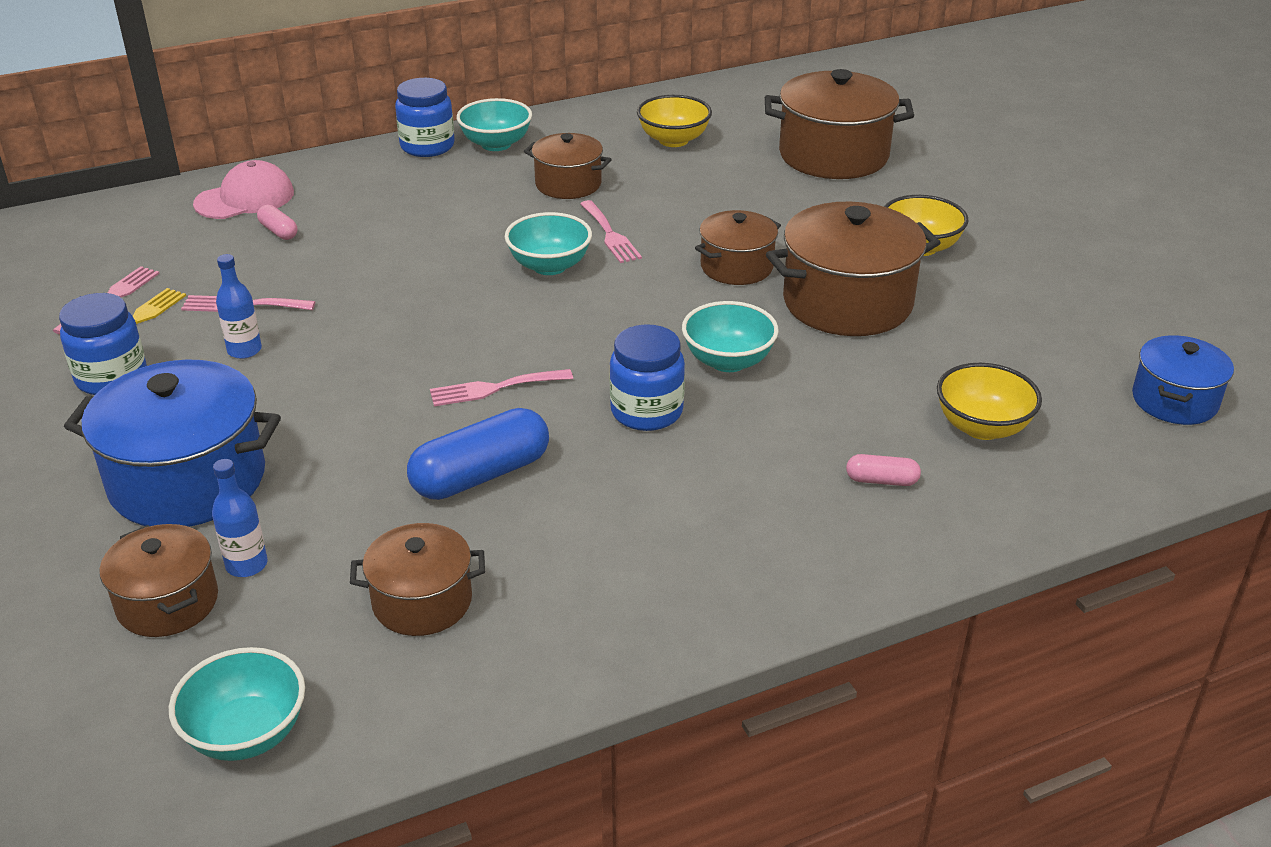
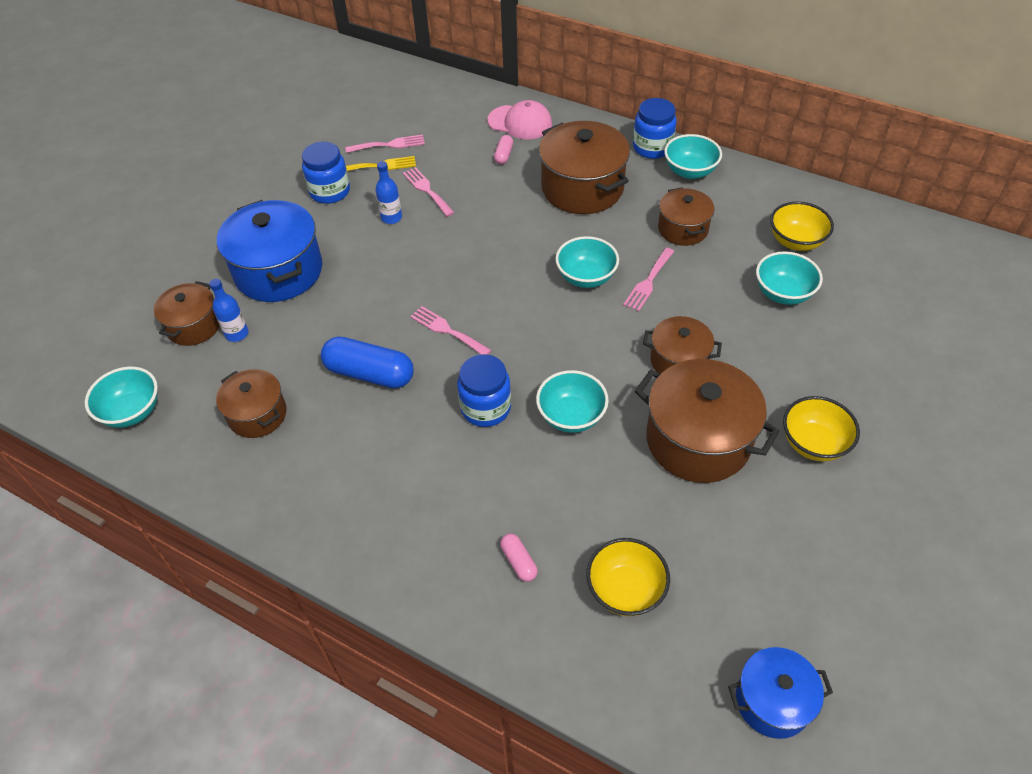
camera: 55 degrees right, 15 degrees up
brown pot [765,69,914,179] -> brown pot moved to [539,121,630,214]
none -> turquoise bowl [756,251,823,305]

...

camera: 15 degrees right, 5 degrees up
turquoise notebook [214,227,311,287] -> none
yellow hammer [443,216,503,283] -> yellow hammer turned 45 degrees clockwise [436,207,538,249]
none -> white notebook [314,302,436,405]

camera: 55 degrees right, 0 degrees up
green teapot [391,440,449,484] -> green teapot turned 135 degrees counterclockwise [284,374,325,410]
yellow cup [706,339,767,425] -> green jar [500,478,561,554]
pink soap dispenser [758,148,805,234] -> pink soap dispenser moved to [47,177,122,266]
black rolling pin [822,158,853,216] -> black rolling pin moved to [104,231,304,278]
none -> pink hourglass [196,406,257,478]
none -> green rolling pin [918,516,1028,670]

---

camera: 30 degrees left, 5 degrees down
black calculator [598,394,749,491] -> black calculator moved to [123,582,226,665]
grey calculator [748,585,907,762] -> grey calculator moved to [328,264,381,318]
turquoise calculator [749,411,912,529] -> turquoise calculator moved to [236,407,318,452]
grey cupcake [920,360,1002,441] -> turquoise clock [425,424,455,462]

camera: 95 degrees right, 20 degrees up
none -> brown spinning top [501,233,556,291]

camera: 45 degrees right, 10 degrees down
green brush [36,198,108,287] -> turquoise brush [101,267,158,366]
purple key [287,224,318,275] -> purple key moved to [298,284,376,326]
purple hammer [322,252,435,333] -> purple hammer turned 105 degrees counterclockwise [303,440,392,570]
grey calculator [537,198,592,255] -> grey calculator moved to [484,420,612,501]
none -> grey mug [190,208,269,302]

# [Task description]
Report each line in the data that holds the word "grey".

# [Response area]
grey calculator [748,585,907,762] -> grey calculator moved to [328,264,381,318]
grey cupcake [920,360,1002,441] -> turquoise clock [425,424,455,462]
grey calculator [537,198,592,255] -> grey calculator moved to [484,420,612,501]
none -> grey mug [190,208,269,302]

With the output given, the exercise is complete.